Start at the first line of the material. Repeat each line exactly through the one containing "pink circle: (80, 161) -> (62, 157), moved", then stop.

Exercise material Block Start

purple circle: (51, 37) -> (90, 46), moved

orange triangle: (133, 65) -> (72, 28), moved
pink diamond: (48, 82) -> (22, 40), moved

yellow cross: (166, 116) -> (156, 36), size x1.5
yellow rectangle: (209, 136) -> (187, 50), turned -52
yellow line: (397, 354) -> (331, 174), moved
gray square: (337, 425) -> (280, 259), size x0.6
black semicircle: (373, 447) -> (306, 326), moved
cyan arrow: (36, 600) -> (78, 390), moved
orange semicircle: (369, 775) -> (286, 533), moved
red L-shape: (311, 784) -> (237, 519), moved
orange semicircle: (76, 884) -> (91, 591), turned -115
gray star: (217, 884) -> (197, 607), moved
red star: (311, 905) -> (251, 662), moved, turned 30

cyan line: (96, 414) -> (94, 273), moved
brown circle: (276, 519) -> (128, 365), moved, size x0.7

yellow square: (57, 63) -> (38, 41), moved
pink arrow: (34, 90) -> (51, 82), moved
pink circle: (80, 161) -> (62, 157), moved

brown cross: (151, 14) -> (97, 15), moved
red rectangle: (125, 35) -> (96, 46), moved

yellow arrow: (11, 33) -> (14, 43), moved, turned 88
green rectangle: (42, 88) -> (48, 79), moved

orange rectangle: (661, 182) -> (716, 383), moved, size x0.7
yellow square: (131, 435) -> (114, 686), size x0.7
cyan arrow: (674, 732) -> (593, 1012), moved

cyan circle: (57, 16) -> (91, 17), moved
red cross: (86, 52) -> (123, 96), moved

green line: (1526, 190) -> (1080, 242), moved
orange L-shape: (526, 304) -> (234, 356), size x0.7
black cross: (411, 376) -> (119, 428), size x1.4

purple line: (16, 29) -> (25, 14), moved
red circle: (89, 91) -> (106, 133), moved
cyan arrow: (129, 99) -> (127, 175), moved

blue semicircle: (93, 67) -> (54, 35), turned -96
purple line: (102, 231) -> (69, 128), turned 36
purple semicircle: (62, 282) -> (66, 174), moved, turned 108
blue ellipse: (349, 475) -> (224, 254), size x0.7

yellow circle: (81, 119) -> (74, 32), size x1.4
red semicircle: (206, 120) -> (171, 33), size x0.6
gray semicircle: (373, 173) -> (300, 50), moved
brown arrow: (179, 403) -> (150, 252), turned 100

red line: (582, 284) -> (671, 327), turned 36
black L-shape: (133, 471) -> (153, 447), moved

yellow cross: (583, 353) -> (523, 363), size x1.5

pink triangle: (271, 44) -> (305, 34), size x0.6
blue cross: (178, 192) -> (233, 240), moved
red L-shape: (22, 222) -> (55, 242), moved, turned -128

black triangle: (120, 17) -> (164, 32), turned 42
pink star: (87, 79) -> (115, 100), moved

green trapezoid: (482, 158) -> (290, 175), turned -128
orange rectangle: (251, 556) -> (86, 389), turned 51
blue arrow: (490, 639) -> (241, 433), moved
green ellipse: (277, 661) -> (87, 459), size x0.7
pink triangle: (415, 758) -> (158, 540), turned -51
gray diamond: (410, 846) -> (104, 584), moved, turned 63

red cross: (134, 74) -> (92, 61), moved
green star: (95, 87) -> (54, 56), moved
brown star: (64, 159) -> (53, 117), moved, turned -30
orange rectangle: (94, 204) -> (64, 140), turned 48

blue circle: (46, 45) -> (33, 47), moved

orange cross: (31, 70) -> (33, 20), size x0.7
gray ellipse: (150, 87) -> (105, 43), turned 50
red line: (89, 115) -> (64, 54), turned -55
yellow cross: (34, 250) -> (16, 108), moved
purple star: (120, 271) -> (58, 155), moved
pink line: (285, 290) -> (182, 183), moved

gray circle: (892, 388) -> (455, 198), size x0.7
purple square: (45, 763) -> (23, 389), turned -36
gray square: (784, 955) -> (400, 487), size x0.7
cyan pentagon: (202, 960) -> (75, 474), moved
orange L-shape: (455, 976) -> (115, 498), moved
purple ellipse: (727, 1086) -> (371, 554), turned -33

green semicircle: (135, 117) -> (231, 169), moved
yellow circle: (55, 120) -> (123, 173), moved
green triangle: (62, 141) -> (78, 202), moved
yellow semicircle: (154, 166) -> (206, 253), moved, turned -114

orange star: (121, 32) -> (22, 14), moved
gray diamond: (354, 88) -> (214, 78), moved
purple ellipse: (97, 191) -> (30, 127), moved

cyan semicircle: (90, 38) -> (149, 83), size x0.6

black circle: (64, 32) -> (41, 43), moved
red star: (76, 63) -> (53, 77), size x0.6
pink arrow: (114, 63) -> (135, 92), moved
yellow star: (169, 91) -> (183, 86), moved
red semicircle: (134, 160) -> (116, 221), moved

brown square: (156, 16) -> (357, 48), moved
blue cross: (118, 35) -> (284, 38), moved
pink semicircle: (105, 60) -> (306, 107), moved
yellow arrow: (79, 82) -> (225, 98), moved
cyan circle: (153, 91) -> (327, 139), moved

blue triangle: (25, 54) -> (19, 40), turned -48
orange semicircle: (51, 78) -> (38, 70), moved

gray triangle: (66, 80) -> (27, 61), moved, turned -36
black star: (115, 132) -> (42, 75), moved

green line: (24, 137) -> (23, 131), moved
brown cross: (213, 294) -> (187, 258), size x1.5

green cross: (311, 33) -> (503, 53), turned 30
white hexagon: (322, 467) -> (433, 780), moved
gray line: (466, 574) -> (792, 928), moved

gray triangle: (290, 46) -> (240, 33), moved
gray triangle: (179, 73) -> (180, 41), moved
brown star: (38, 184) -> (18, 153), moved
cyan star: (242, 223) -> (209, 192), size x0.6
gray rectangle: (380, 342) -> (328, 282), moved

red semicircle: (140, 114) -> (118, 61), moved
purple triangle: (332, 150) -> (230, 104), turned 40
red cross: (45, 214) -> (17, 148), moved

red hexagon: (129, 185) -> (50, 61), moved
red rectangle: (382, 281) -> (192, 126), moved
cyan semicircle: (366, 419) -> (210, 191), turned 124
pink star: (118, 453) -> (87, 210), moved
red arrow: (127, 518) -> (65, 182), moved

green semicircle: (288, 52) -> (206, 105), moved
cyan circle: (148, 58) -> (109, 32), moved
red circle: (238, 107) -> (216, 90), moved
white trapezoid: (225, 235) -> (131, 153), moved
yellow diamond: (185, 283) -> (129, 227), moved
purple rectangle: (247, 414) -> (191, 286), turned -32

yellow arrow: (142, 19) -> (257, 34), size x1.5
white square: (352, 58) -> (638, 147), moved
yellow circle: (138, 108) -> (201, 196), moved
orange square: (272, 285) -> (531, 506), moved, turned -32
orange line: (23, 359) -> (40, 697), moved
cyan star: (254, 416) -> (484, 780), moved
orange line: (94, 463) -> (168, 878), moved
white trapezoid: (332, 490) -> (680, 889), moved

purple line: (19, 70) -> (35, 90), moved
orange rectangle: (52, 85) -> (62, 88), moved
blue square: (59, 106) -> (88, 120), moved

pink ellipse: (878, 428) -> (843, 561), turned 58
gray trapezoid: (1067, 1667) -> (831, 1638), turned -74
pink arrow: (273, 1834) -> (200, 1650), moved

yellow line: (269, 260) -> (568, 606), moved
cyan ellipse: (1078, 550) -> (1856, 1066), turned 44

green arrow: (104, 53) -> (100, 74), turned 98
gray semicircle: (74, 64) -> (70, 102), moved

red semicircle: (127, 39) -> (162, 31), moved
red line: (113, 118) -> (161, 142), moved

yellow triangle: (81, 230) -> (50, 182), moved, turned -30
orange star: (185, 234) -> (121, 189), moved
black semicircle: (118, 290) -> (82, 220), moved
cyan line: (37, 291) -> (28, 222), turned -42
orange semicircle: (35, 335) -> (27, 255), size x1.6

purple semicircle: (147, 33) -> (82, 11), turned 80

Exercise material Block End

◆ The answer
purple circle: (51, 37) -> (90, 46), moved

orange triangle: (133, 65) -> (72, 28), moved
pink diamond: (48, 82) -> (22, 40), moved

yellow cross: (166, 116) -> (156, 36), size x1.5
yellow rectangle: (209, 136) -> (187, 50), turned -52
yellow line: (397, 354) -> (331, 174), moved
gray square: (337, 425) -> (280, 259), size x0.6
black semicircle: (373, 447) -> (306, 326), moved
cyan arrow: (36, 600) -> (78, 390), moved
orange semicircle: (369, 775) -> (286, 533), moved
red L-shape: (311, 784) -> (237, 519), moved
orange semicircle: (76, 884) -> (91, 591), turned -115
gray star: (217, 884) -> (197, 607), moved
red star: (311, 905) -> (251, 662), moved, turned 30

cyan line: (96, 414) -> (94, 273), moved
brown circle: (276, 519) -> (128, 365), moved, size x0.7

yellow square: (57, 63) -> (38, 41), moved
pink arrow: (34, 90) -> (51, 82), moved
pink circle: (80, 161) -> (62, 157), moved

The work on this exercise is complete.